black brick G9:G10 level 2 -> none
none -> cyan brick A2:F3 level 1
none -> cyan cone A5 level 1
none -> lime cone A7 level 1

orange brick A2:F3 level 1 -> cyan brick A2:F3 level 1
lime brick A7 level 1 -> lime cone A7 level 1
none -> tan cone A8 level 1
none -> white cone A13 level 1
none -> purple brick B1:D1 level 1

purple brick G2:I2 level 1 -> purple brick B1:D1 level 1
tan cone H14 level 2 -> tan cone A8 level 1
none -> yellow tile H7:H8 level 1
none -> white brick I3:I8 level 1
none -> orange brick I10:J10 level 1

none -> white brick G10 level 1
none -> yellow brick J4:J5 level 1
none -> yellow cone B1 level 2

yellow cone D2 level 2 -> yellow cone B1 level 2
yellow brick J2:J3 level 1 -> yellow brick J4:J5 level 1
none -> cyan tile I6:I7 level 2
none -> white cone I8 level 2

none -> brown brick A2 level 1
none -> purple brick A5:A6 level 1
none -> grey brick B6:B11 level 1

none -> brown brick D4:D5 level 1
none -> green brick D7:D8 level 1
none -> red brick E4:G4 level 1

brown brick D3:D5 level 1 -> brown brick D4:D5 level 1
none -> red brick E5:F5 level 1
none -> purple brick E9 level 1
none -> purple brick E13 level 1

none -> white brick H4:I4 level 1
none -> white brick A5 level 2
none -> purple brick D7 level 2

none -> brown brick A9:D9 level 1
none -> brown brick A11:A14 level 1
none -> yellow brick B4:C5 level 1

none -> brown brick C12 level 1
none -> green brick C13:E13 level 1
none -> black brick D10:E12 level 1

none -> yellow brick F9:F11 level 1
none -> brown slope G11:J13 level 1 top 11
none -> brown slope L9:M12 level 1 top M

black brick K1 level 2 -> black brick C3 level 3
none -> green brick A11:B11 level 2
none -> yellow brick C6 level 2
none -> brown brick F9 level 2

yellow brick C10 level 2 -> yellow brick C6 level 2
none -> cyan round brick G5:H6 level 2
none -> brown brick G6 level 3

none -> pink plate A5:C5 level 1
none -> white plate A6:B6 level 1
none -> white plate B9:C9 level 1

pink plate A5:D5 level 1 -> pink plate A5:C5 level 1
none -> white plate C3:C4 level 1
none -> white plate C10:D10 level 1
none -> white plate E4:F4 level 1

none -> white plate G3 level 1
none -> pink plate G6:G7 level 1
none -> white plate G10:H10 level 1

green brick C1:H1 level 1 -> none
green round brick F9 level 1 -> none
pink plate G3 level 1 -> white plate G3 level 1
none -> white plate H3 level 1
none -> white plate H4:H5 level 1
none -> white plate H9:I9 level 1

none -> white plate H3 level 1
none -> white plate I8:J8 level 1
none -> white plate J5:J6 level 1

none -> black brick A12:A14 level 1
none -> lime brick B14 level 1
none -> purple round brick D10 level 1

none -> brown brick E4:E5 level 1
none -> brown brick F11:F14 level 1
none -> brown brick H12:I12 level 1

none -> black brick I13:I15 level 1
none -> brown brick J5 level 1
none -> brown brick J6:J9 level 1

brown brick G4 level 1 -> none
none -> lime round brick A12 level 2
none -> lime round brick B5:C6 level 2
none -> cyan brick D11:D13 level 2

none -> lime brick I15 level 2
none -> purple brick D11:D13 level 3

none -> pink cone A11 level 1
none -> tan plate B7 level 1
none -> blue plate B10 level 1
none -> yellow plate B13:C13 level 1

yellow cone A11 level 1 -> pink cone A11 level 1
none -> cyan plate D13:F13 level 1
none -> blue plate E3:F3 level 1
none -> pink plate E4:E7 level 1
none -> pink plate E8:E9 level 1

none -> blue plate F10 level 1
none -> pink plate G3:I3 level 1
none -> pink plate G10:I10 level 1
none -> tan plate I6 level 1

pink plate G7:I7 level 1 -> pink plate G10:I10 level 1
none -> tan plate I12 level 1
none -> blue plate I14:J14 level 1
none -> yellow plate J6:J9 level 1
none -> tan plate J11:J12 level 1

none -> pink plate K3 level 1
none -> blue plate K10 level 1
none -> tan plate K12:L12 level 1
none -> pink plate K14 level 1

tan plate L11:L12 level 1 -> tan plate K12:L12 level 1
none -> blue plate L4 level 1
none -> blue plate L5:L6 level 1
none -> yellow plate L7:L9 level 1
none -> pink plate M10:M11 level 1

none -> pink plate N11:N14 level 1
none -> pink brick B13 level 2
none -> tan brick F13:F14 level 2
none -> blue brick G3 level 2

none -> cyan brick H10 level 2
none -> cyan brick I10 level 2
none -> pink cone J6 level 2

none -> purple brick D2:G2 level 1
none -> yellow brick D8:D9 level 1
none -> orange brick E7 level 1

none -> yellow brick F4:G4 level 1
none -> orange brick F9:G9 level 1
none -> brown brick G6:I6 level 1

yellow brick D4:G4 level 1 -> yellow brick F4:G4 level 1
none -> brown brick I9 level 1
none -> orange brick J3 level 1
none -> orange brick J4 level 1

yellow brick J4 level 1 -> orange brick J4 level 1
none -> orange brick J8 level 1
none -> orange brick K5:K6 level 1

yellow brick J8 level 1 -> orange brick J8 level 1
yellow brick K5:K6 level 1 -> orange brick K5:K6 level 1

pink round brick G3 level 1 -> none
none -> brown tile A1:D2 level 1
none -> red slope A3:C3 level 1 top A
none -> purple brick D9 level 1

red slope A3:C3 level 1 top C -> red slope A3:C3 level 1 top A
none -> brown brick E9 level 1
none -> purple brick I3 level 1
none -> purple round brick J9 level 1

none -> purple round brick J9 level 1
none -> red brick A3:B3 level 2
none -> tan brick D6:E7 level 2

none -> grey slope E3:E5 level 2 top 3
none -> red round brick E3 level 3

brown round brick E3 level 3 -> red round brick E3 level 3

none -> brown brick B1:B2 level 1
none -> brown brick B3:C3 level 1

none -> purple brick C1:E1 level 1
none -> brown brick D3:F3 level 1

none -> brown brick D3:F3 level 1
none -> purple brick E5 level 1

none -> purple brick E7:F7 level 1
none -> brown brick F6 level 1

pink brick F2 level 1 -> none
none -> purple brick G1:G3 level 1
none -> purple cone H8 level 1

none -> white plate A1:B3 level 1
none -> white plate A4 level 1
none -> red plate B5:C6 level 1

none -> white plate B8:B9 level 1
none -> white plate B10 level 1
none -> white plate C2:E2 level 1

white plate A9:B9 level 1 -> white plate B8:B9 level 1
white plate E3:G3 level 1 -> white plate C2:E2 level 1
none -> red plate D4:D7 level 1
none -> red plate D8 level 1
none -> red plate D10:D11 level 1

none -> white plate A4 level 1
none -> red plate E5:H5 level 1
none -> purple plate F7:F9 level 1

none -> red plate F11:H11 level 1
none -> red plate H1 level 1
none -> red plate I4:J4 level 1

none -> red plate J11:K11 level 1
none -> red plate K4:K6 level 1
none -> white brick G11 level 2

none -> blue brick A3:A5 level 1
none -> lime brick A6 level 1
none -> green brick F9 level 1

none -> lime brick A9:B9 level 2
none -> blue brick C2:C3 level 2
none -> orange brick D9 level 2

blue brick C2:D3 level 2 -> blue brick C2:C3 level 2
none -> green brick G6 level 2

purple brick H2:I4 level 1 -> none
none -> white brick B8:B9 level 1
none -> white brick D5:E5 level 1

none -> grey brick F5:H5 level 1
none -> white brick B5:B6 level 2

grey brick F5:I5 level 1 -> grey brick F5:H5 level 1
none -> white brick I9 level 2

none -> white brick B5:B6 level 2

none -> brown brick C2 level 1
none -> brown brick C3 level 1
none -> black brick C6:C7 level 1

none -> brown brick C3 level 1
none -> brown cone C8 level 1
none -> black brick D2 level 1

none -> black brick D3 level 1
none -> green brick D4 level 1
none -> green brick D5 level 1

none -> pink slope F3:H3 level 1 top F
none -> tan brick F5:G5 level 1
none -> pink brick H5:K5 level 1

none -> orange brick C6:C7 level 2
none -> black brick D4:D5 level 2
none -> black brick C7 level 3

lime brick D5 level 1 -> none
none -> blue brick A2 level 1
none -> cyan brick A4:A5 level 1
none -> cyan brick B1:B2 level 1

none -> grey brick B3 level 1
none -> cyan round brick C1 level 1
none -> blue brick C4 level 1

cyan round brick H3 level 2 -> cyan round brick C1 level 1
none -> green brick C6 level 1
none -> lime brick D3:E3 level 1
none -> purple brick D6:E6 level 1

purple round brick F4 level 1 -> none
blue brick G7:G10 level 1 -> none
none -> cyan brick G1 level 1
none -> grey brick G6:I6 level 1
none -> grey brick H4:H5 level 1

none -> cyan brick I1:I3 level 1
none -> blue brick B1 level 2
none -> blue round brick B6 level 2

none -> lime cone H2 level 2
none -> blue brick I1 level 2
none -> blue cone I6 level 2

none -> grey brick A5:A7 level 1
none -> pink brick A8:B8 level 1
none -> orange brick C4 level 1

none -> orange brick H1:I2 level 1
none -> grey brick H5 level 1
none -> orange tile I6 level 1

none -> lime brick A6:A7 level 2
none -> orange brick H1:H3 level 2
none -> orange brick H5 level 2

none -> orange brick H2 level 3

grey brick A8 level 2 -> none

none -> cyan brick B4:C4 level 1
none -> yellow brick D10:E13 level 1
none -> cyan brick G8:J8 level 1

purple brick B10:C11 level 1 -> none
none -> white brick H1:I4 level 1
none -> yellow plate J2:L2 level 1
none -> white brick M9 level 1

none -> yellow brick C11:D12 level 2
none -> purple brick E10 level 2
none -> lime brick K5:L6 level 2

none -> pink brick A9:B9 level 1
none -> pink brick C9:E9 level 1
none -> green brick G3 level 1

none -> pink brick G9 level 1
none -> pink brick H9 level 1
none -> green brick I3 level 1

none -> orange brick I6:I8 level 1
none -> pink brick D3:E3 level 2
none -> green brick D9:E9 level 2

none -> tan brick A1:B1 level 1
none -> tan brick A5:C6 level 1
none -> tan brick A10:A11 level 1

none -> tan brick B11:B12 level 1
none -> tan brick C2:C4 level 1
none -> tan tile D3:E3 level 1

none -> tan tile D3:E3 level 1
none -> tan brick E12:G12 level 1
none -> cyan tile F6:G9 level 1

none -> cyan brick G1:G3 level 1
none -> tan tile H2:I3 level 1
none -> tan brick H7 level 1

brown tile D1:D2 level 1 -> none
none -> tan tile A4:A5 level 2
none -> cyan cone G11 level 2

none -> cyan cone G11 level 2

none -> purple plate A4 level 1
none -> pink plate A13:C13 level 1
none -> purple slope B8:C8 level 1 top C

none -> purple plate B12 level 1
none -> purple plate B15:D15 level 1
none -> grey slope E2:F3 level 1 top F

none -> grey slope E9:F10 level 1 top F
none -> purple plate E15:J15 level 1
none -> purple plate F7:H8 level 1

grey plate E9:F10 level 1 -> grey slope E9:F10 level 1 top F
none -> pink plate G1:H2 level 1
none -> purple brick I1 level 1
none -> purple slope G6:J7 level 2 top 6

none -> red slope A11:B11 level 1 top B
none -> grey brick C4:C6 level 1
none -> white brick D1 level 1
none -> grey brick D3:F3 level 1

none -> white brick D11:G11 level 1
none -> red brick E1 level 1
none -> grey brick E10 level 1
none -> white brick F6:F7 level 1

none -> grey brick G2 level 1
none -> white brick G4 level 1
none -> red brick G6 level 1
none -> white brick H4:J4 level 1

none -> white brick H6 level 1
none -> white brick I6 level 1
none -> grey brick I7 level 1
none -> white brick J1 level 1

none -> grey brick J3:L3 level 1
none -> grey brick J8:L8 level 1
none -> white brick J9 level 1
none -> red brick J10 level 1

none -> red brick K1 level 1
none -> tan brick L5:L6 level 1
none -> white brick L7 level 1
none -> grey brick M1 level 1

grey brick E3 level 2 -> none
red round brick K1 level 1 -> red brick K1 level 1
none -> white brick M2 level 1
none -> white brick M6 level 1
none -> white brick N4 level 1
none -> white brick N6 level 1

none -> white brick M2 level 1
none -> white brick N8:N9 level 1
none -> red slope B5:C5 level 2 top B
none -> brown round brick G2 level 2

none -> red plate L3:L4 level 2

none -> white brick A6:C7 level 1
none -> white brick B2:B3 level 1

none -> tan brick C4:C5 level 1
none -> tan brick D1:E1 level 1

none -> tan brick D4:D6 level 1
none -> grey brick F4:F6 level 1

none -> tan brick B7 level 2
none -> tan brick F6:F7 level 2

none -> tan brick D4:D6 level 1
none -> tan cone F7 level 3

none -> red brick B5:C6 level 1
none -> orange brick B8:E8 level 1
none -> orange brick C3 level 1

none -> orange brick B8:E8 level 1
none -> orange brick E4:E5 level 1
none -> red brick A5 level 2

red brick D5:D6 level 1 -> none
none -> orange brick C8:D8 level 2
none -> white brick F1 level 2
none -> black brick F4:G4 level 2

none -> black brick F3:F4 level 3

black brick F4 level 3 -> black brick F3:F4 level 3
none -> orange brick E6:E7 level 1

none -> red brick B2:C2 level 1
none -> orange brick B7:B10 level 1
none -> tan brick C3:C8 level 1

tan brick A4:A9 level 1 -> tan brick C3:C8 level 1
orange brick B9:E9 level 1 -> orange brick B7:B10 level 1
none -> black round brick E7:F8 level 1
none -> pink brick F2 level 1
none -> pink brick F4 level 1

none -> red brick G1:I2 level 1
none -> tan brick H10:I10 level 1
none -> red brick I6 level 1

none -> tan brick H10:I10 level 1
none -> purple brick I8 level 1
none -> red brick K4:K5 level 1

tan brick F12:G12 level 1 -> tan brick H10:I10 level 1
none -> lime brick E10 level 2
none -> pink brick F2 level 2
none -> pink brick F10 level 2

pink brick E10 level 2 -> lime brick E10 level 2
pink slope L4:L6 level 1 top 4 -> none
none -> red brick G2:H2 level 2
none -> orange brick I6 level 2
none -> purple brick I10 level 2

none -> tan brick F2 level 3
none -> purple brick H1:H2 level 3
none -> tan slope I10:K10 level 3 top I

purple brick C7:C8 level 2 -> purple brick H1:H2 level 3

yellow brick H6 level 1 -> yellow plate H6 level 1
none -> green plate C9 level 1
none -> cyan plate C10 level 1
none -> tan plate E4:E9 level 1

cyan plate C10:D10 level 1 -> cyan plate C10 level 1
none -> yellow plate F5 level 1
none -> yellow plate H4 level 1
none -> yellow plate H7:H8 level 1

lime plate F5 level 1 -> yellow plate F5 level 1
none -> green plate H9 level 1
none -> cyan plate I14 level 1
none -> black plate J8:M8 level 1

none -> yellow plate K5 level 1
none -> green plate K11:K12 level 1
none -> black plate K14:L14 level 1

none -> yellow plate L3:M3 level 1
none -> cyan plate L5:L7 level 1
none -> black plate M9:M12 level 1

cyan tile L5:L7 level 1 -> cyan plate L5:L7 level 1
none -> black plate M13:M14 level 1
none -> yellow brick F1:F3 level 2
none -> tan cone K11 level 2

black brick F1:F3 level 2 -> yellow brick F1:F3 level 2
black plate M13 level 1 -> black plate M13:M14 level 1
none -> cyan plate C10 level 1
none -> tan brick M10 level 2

_ _ _ _

[Task objective]: Within the material above, output exactly the lines from the one with "none -> yellow plate J6:J9 level 1" through the one with "none -> blue plate L5:L6 level 1", end lines included, and nothing besides.

[Task solution]:
none -> yellow plate J6:J9 level 1
none -> tan plate J11:J12 level 1

none -> pink plate K3 level 1
none -> blue plate K10 level 1
none -> tan plate K12:L12 level 1
none -> pink plate K14 level 1

tan plate L11:L12 level 1 -> tan plate K12:L12 level 1
none -> blue plate L4 level 1
none -> blue plate L5:L6 level 1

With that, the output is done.